▶ **Directions for this task**
Please copy out the entries until you have copied the line that contains "white root vegetable 596", beginning with the first line.

○ ○ ○ ○ ○ ○ ○

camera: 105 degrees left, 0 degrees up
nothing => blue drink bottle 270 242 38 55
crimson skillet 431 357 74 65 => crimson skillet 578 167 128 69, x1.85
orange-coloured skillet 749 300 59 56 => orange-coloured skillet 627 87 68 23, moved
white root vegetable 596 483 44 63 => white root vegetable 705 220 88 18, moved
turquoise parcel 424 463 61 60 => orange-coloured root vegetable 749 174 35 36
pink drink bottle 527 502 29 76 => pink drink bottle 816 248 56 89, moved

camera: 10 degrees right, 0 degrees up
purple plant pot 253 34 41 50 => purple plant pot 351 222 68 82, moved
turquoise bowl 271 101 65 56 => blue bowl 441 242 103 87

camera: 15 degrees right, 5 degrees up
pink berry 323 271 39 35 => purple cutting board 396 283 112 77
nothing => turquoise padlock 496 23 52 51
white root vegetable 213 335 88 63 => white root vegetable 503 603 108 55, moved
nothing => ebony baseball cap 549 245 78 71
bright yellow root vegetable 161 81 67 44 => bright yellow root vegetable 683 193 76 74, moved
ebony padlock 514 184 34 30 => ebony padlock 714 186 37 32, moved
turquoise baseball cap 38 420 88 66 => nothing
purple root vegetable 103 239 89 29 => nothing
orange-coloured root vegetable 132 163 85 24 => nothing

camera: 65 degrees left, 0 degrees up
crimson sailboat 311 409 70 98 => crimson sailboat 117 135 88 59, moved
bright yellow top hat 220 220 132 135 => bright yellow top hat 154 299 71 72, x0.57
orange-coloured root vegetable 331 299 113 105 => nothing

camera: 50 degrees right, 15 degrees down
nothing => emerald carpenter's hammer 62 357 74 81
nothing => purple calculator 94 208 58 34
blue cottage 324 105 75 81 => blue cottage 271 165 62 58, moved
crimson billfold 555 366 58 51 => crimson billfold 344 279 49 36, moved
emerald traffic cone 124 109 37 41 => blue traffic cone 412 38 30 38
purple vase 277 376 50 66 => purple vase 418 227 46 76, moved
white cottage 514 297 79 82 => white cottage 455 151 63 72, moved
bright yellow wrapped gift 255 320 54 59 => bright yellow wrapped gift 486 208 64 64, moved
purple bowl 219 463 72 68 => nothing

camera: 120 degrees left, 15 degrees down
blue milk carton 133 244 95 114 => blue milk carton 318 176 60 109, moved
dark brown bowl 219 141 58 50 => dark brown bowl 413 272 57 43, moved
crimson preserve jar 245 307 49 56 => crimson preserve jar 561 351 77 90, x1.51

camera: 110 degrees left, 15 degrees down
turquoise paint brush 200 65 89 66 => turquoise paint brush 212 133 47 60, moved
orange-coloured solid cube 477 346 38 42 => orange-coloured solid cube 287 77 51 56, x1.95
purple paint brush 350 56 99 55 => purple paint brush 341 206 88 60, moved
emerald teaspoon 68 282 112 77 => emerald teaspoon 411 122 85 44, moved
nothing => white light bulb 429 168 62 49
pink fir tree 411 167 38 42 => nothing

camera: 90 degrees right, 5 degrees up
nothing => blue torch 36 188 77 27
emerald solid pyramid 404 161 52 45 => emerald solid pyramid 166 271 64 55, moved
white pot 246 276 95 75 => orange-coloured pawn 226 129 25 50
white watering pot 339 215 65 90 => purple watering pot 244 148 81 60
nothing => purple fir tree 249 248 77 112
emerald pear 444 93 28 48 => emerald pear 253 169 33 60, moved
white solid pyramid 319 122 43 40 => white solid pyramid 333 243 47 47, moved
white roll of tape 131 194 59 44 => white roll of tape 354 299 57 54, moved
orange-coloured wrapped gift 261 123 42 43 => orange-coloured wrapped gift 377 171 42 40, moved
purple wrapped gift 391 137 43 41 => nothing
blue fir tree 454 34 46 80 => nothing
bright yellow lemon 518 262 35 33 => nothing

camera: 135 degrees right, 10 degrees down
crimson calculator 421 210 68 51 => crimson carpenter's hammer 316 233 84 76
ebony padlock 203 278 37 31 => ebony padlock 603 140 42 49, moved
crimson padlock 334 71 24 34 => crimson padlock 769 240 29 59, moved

○ ○ ○ ○ ○ ○ ○

▶ **Result of the exercise**
camera: 105 degrees left, 0 degrees up
nothing => blue drink bottle 270 242 38 55
crimson skillet 431 357 74 65 => crimson skillet 578 167 128 69, x1.85
orange-coloured skillet 749 300 59 56 => orange-coloured skillet 627 87 68 23, moved
white root vegetable 596 483 44 63 => white root vegetable 705 220 88 18, moved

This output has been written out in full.